(Saved entries)
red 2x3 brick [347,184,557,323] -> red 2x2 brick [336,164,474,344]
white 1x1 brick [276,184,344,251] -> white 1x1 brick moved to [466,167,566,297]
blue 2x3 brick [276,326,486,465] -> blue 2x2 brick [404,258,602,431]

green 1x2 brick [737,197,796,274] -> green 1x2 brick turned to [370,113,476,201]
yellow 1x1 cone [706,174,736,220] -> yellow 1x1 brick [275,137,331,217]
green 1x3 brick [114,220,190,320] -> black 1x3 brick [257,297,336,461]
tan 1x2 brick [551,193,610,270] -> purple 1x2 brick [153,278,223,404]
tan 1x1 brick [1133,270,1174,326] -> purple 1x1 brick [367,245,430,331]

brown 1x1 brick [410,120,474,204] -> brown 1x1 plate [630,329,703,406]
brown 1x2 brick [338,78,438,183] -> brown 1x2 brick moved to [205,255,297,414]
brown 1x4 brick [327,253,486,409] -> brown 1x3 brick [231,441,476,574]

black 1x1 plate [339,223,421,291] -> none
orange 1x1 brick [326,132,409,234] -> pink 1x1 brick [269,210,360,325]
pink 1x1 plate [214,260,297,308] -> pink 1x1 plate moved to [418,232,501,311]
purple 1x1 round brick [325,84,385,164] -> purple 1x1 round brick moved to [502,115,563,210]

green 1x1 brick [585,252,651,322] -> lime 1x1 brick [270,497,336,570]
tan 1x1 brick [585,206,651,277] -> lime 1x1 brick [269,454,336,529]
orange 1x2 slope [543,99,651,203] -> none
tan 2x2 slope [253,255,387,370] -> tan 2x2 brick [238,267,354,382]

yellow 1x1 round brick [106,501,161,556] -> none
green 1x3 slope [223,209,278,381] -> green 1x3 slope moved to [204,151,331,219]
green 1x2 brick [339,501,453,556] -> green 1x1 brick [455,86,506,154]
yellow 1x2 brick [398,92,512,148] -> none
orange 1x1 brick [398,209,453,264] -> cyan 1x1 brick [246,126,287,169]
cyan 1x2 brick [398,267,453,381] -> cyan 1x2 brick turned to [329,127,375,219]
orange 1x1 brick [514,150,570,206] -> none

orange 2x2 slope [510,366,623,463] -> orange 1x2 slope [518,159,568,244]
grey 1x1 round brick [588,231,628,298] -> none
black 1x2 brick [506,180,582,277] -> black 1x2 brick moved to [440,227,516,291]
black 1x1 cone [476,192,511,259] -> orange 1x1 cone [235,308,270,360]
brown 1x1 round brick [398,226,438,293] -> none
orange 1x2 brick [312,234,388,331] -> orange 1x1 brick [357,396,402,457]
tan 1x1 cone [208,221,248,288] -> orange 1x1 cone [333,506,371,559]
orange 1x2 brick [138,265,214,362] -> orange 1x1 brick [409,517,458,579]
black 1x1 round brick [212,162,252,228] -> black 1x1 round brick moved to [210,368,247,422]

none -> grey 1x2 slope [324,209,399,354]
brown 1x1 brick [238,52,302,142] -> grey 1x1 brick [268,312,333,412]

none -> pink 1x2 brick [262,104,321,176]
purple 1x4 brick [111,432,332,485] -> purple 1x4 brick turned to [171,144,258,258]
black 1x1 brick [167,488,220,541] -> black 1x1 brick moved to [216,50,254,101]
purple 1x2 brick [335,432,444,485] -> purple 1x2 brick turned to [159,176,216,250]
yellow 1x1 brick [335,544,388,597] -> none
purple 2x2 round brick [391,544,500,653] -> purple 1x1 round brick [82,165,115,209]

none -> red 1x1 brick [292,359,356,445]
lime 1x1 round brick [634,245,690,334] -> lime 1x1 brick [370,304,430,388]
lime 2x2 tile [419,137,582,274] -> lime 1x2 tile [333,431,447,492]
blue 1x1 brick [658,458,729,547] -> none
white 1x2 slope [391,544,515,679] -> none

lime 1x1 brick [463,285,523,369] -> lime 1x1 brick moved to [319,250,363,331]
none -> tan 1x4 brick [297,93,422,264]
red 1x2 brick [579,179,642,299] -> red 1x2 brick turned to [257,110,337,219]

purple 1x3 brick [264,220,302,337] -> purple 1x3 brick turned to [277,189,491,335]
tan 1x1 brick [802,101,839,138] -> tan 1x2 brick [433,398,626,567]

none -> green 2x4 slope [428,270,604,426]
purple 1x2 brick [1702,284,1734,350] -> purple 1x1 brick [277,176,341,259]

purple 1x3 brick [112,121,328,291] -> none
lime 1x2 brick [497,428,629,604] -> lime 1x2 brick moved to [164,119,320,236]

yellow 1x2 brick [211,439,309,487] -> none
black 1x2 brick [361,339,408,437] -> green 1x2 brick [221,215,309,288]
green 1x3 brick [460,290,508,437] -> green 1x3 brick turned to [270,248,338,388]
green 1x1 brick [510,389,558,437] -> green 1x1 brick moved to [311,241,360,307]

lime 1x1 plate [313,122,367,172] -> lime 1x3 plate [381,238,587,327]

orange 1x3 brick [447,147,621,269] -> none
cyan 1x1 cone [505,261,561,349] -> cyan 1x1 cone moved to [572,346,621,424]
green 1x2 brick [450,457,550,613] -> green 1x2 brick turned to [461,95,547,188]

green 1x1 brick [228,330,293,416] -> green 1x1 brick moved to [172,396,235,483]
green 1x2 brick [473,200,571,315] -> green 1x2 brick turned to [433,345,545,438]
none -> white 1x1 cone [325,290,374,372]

__Exercise details__
For each line above that includes "yellow", make a copy.

__Exercise response__
yellow 1x1 cone [706,174,736,220] -> yellow 1x1 brick [275,137,331,217]
yellow 1x1 round brick [106,501,161,556] -> none
yellow 1x2 brick [398,92,512,148] -> none
yellow 1x1 brick [335,544,388,597] -> none
yellow 1x2 brick [211,439,309,487] -> none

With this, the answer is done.